THE TASK >>
Copy out, unchanged, the entries below from the "yellow diamond: (1480, 898)" line to the final line. Omit pictures.

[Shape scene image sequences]
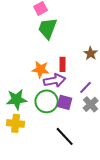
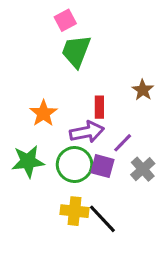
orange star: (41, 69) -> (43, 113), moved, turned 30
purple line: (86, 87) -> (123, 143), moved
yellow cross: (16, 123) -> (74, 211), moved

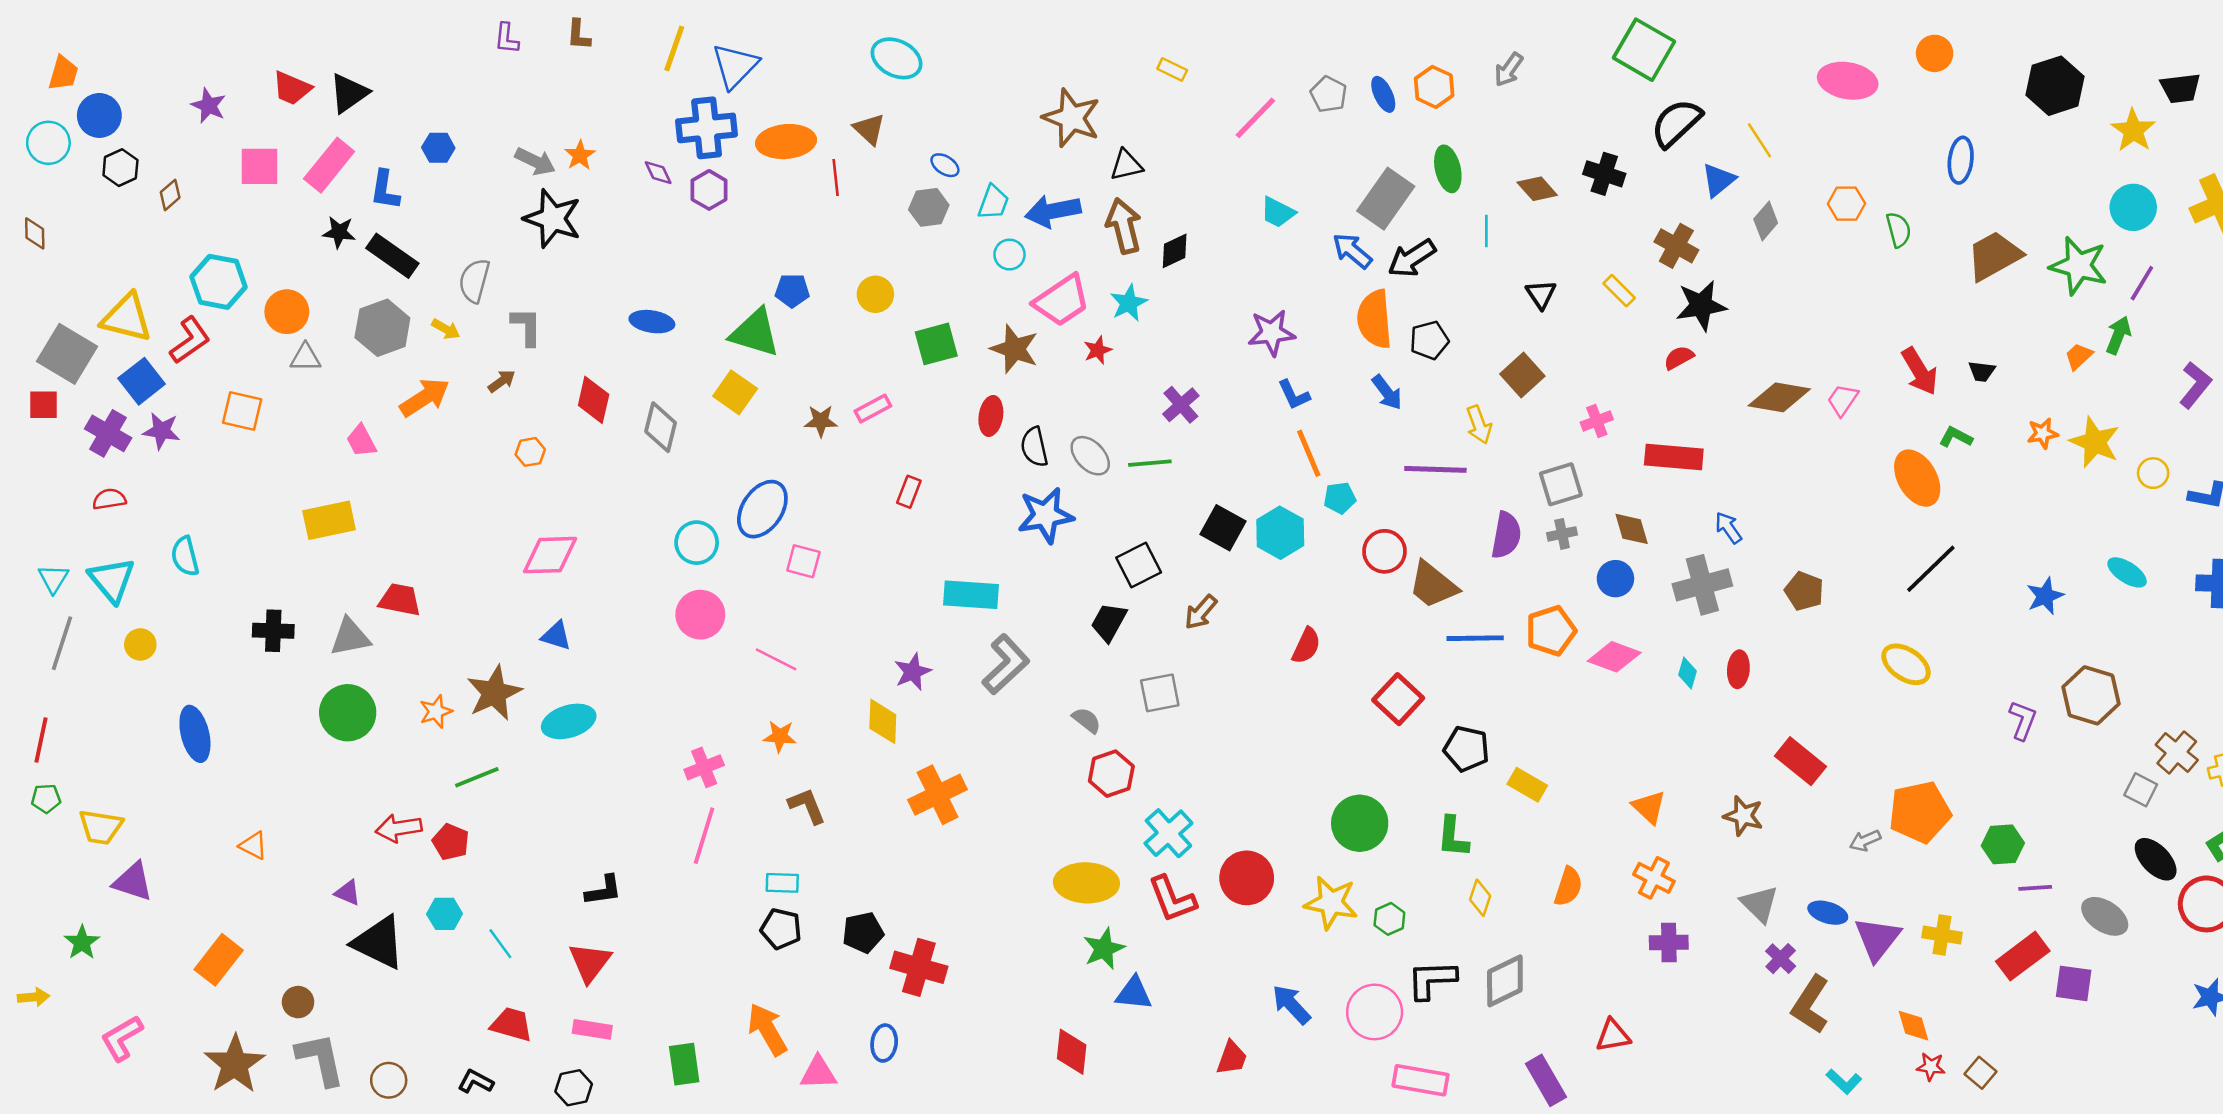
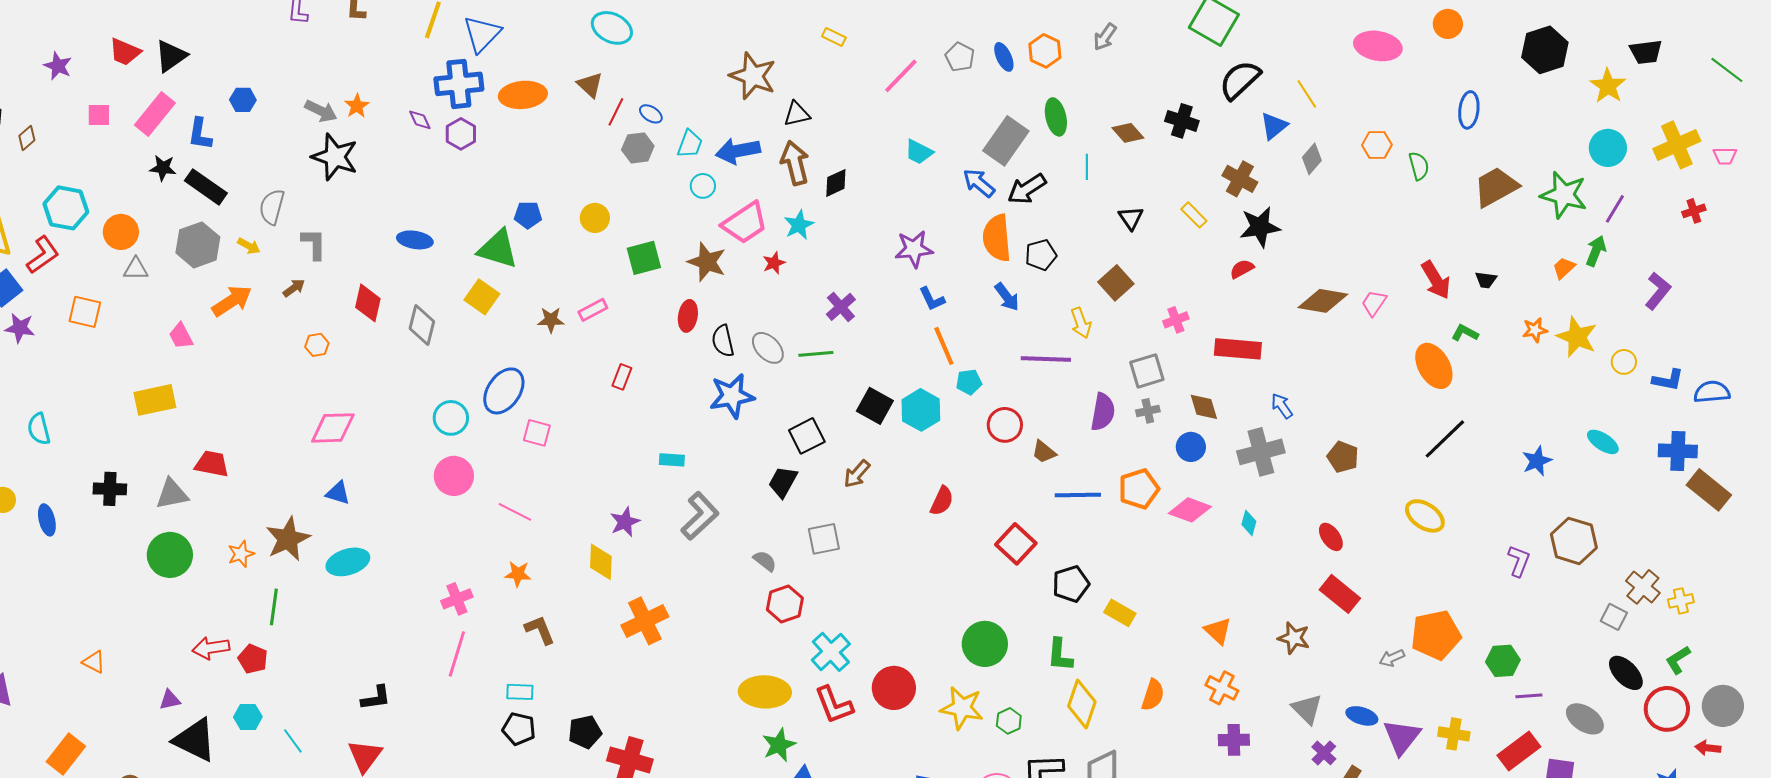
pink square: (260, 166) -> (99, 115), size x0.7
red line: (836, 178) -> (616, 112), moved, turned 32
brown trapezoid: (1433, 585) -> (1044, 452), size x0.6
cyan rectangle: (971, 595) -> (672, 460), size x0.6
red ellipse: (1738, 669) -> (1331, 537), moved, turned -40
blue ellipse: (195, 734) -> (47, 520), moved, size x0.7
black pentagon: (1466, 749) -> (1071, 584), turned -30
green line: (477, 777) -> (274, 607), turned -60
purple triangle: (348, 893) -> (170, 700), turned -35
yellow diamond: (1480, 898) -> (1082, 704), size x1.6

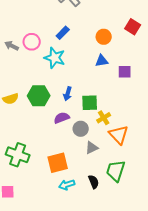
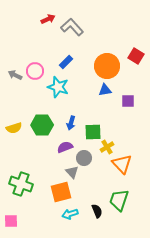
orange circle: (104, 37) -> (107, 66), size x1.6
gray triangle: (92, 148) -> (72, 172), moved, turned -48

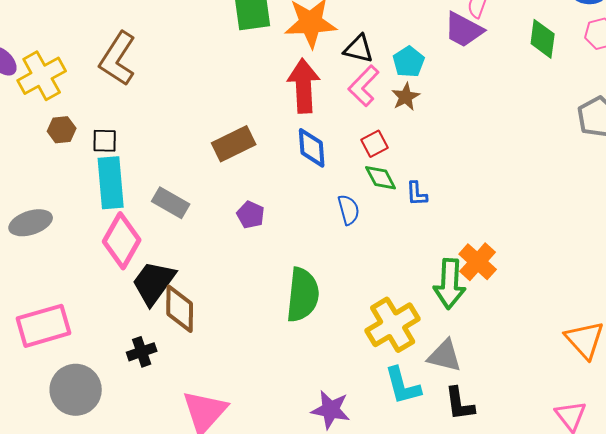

OUTPUT OF THE TASK >>
yellow diamond: (1480, 898) -> (1082, 704), size x1.6

orange circle: (104, 37) -> (107, 66), size x1.6
gray triangle: (92, 148) -> (72, 172), moved, turned -48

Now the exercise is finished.